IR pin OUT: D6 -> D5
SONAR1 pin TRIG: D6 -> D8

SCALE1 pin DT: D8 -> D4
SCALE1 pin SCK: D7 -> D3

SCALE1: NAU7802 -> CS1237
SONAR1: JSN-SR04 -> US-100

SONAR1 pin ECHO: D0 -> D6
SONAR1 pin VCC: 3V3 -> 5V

==

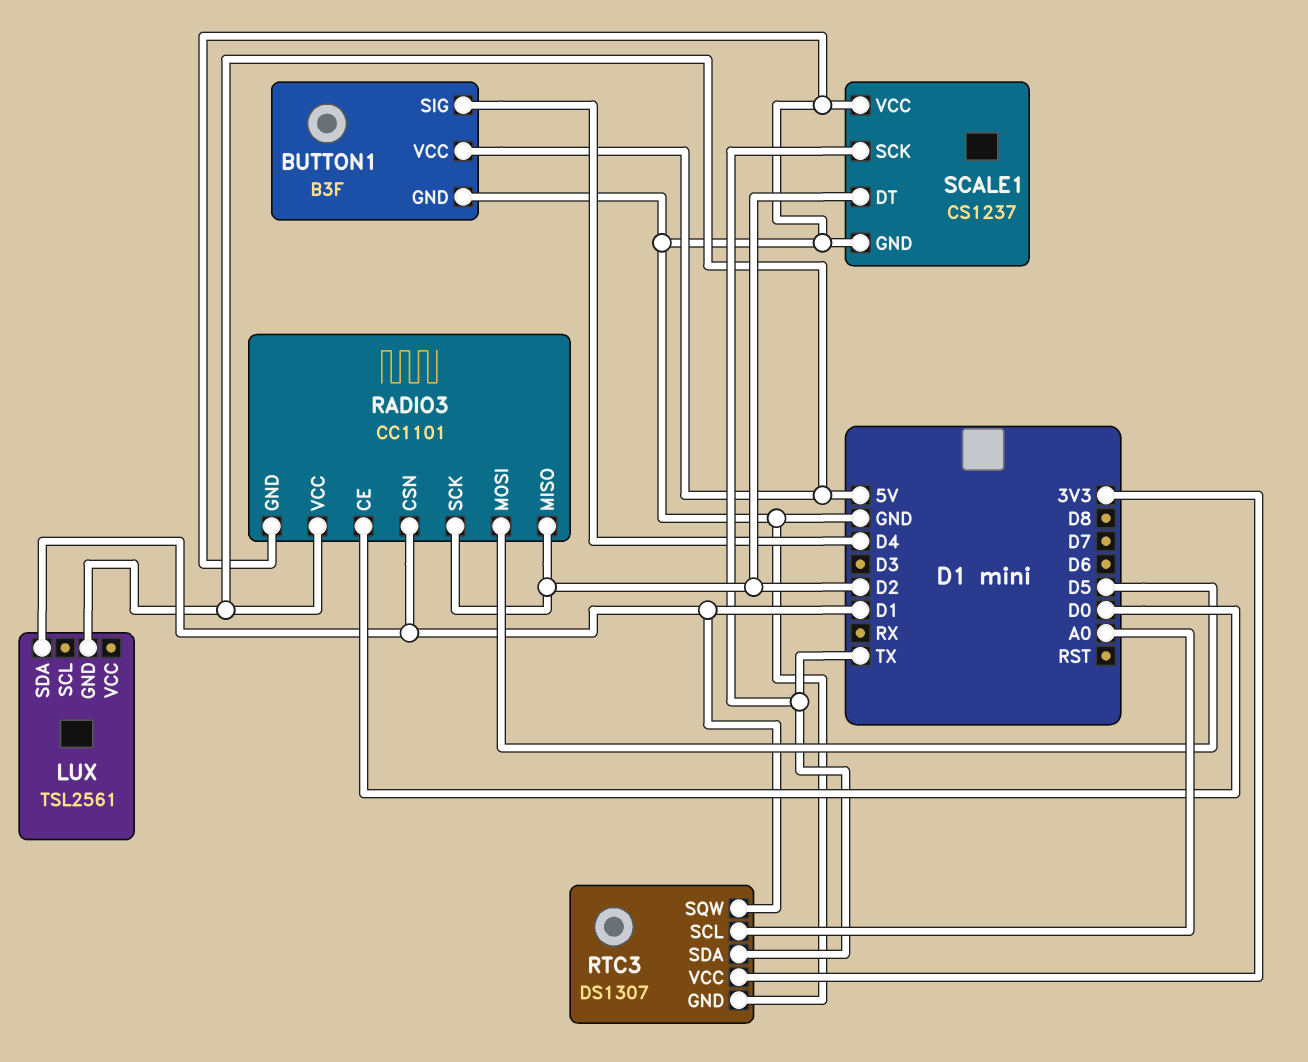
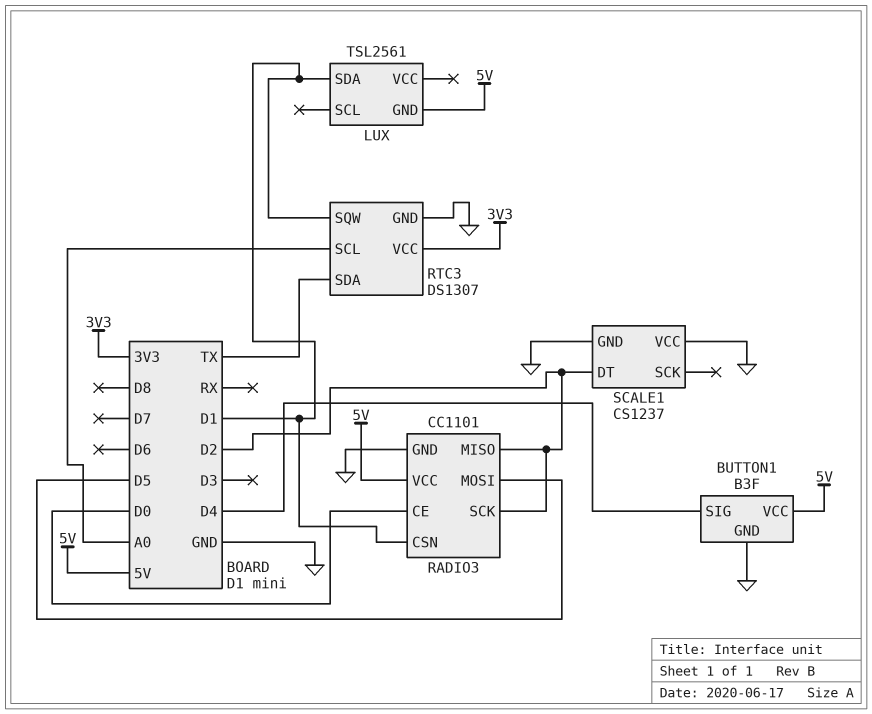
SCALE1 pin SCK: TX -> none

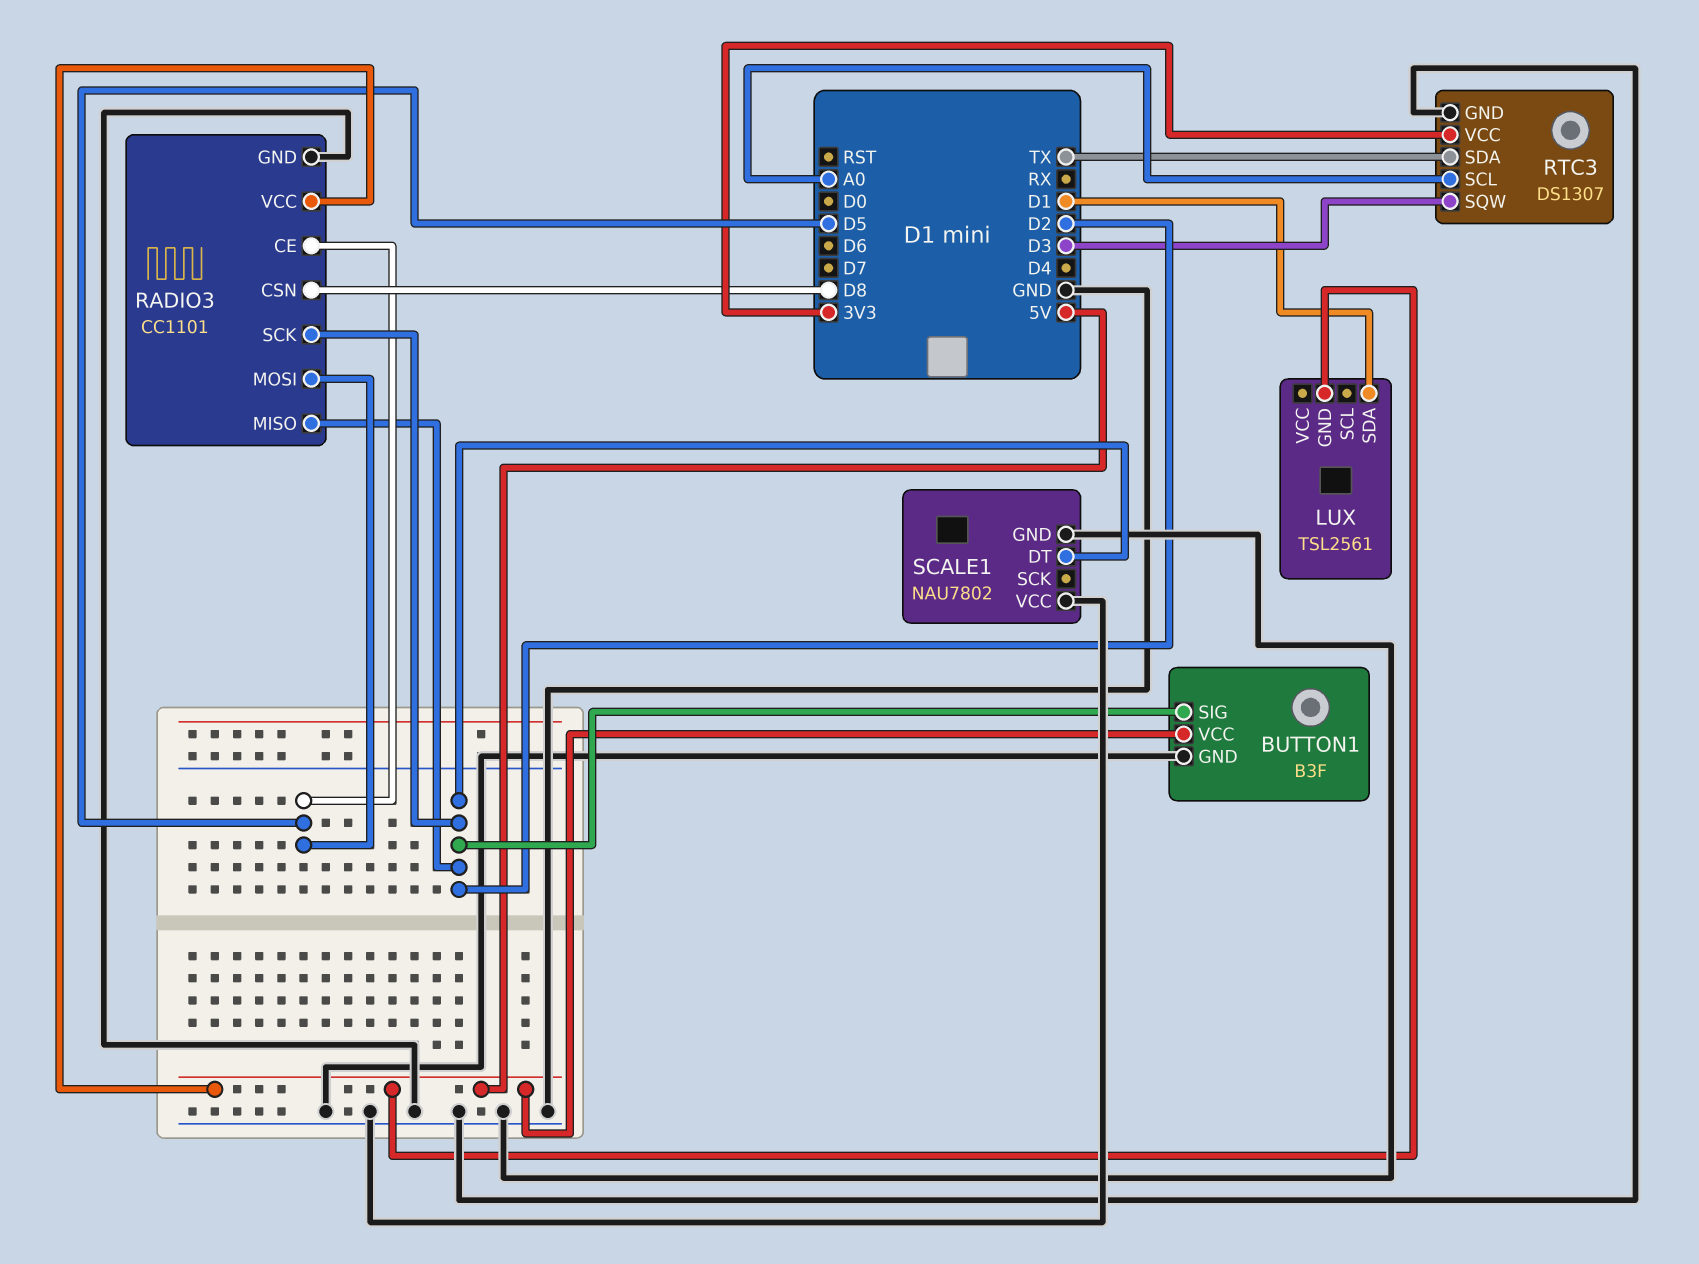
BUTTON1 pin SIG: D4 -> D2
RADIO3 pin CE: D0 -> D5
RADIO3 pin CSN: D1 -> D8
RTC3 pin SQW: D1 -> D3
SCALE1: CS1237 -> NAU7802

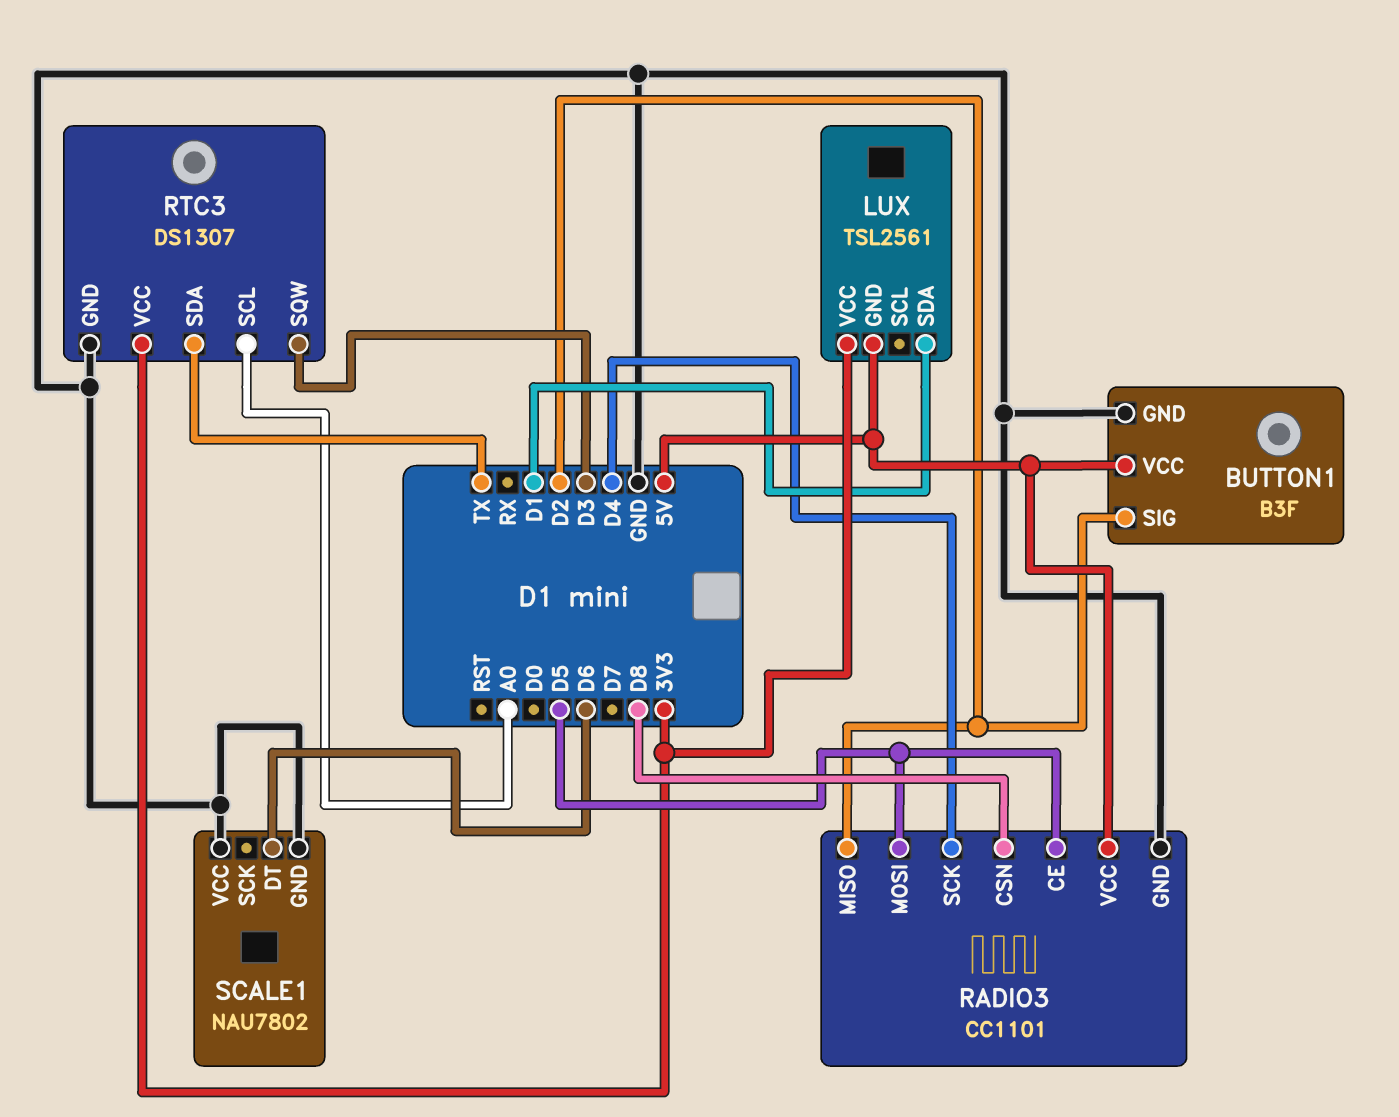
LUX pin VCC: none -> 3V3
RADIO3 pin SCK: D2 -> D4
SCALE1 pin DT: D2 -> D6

Aim of the exercise: What lines above contain the word "none"? Return each such line.

Response below:
SCALE1 pin SCK: TX -> none
LUX pin VCC: none -> 3V3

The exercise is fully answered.